*Records for the exercise*.
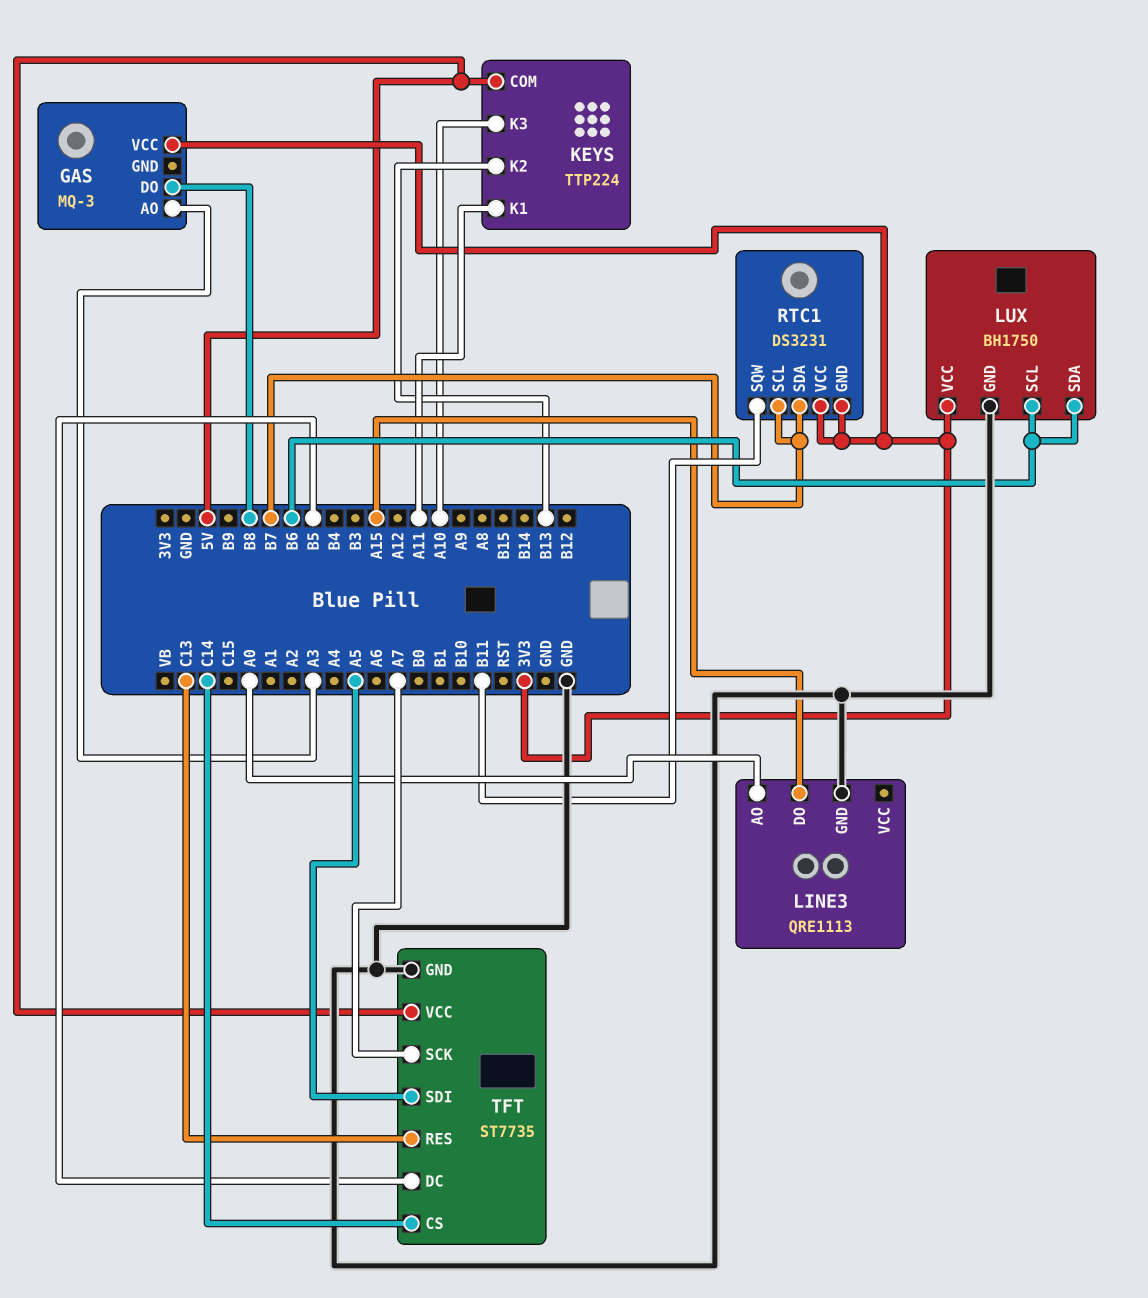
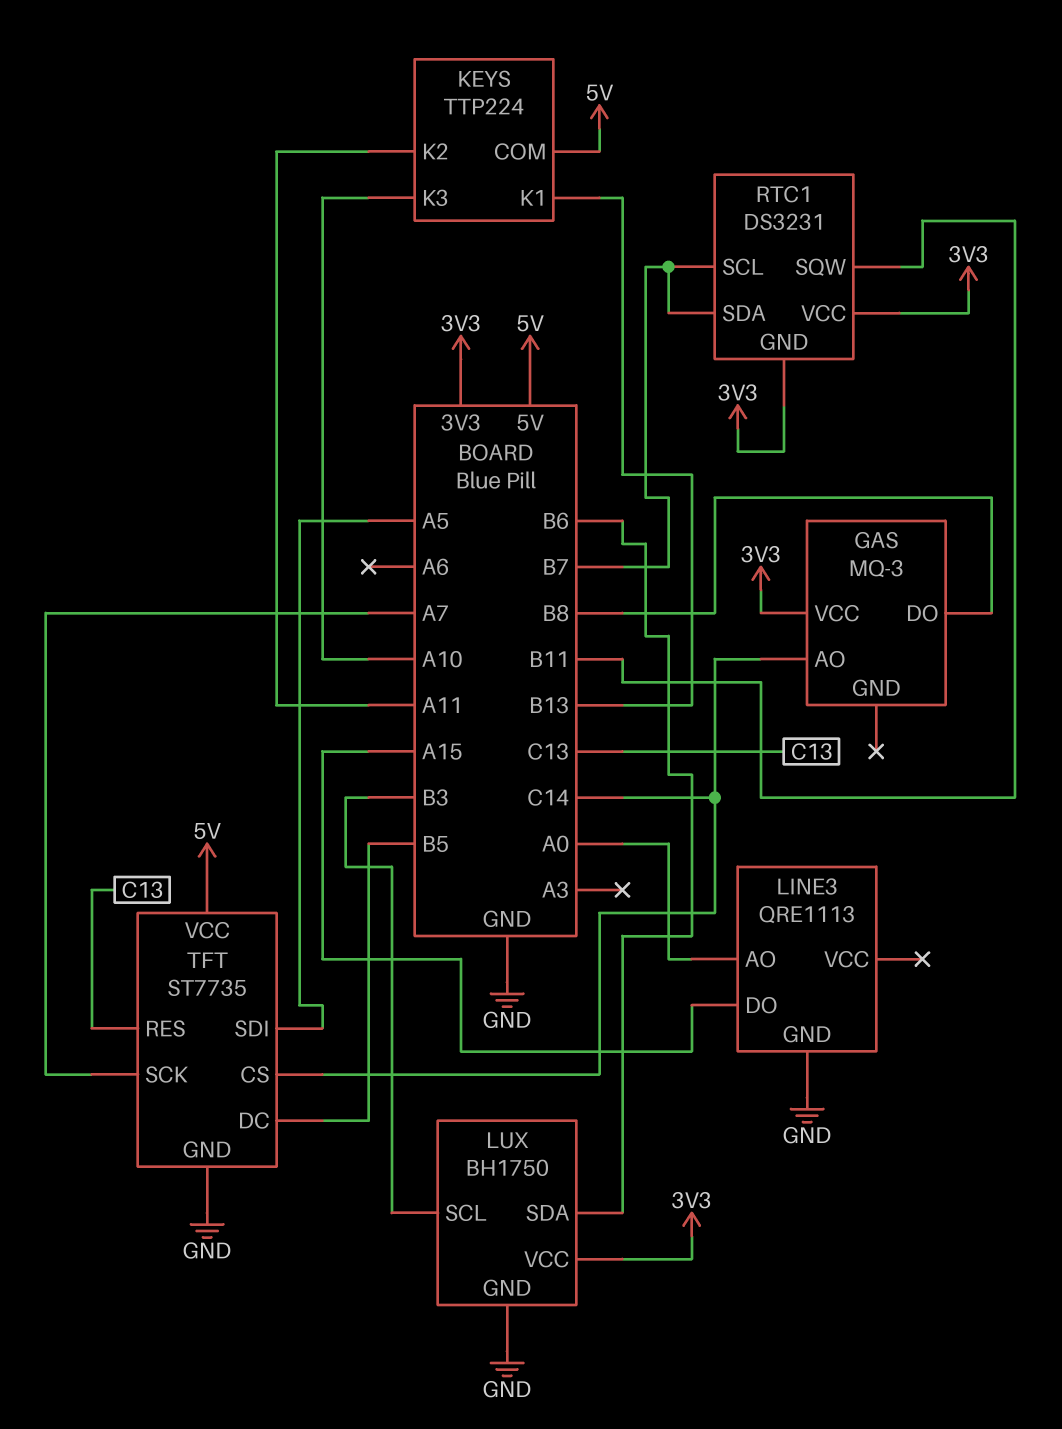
GAS pin AO: A3 -> C14
KEYS pin K1: A11 -> B13
KEYS pin K2: B13 -> A11
LUX pin SCL: B6 -> B3

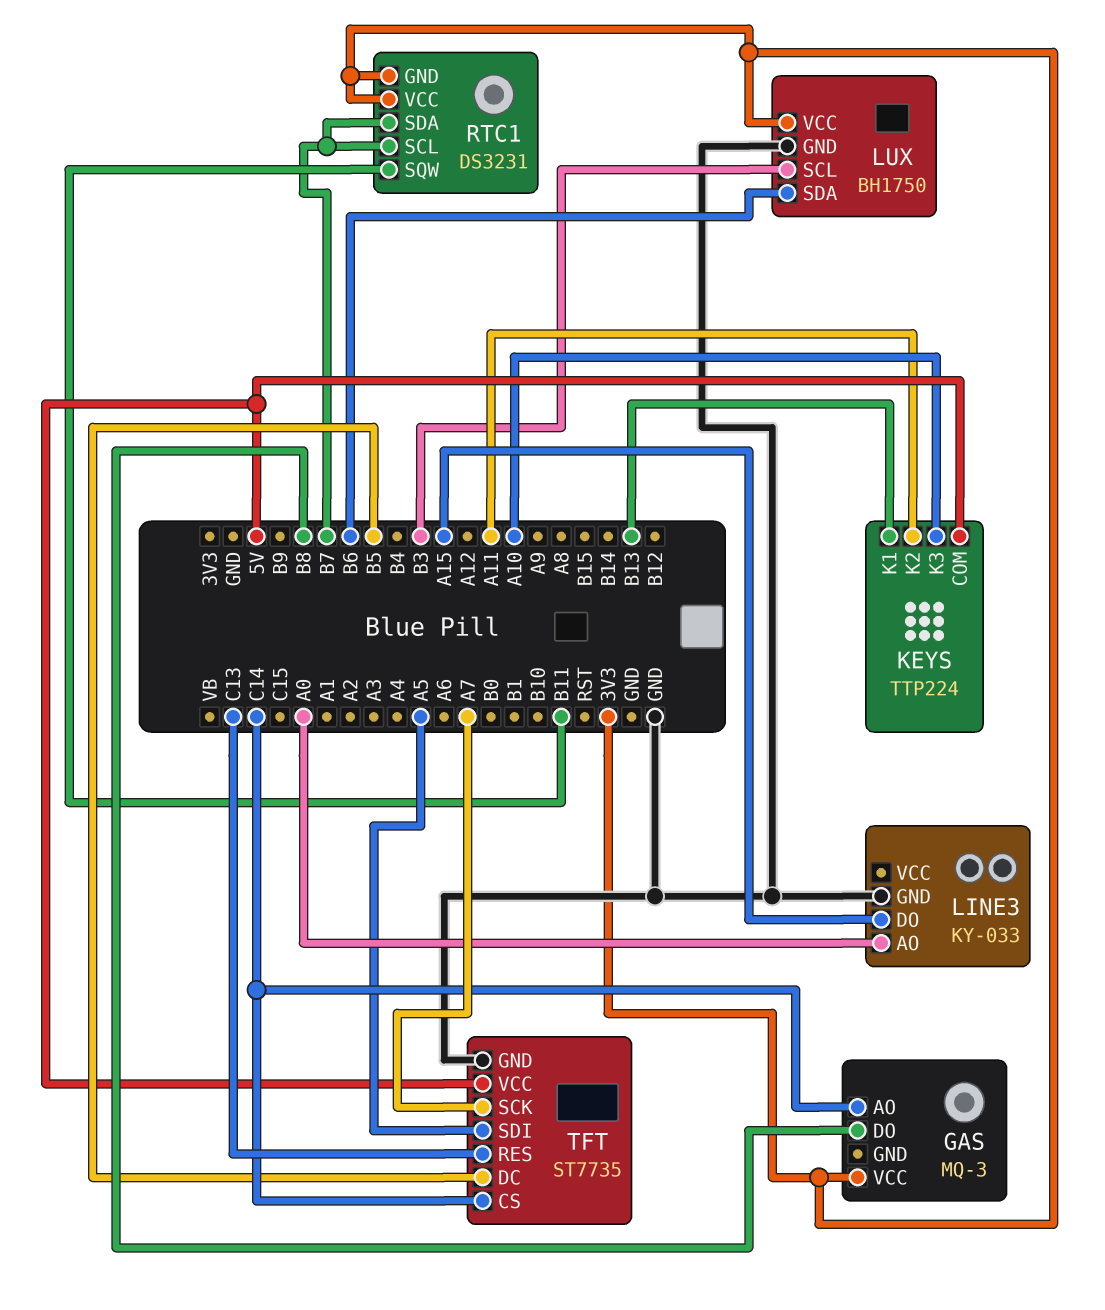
LINE3: QRE1113 -> KY-033

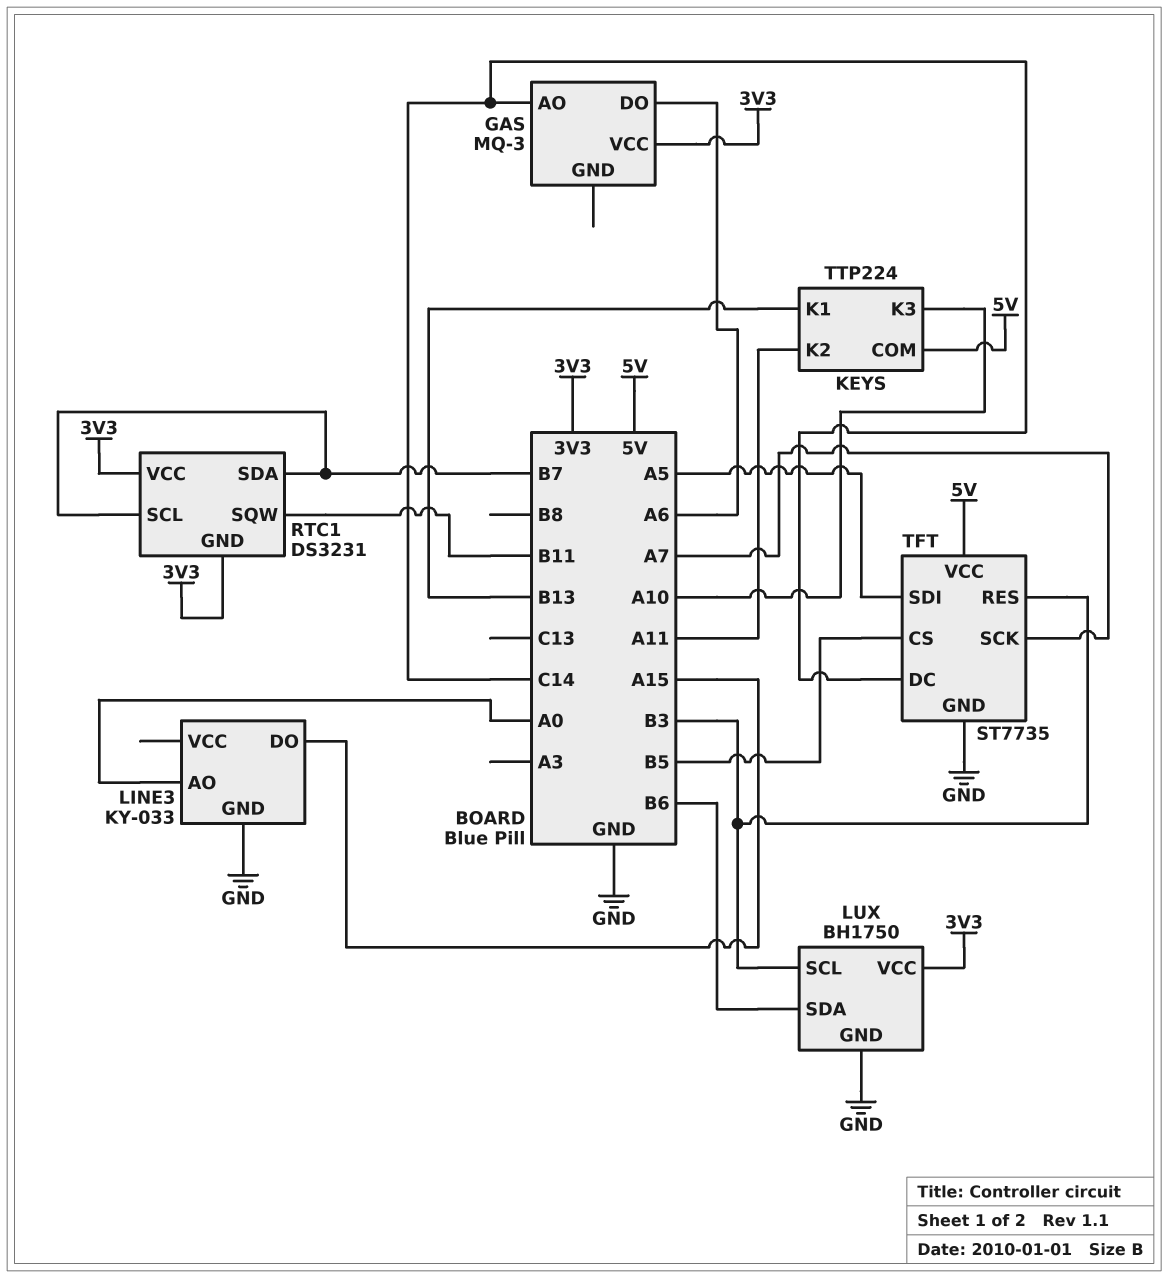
GAS pin DO: B8 -> A6
TFT pin CS: C14 -> B5
TFT pin DC: B5 -> C14
TFT pin RES: C13 -> B3

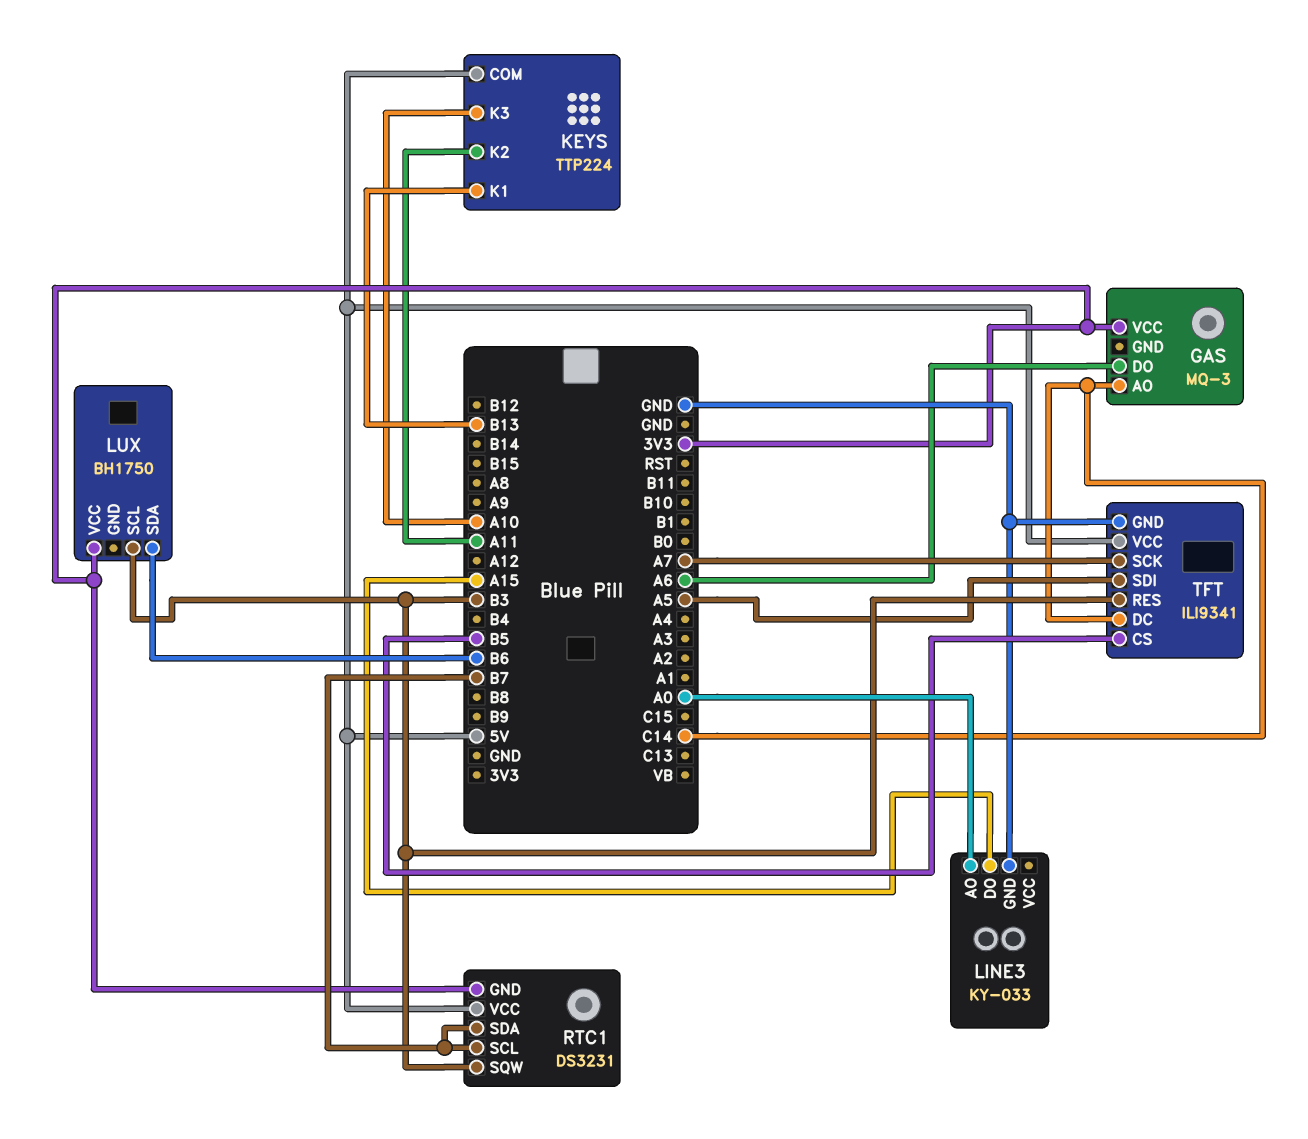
LUX pin GND: GND -> none
RTC1 pin SQW: B11 -> B3
RTC1 pin VCC: 3V3 -> 5V
TFT: ST7735 -> ILI9341

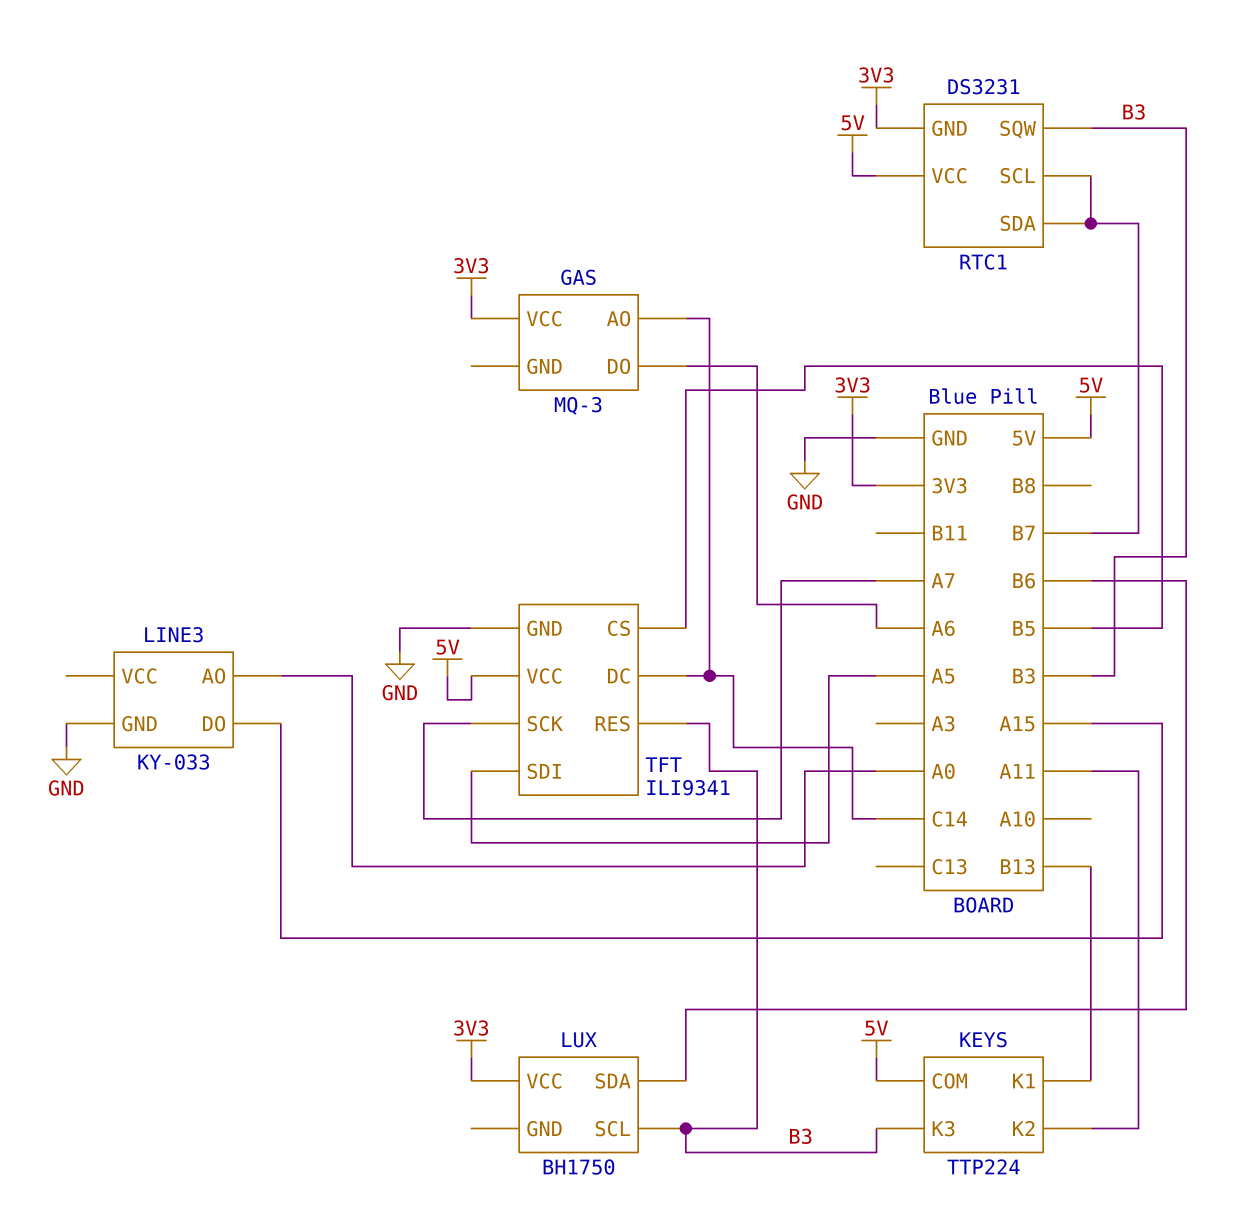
KEYS pin K3: A10 -> B3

*Action item*. Return the lines of the data above in full and exactly, with no pictures.

*Task output*.
GAS pin AO: A3 -> C14
KEYS pin K1: A11 -> B13
KEYS pin K2: B13 -> A11
LUX pin SCL: B6 -> B3

LINE3: QRE1113 -> KY-033

GAS pin DO: B8 -> A6
TFT pin CS: C14 -> B5
TFT pin DC: B5 -> C14
TFT pin RES: C13 -> B3

LUX pin GND: GND -> none
RTC1 pin SQW: B11 -> B3
RTC1 pin VCC: 3V3 -> 5V
TFT: ST7735 -> ILI9341

KEYS pin K3: A10 -> B3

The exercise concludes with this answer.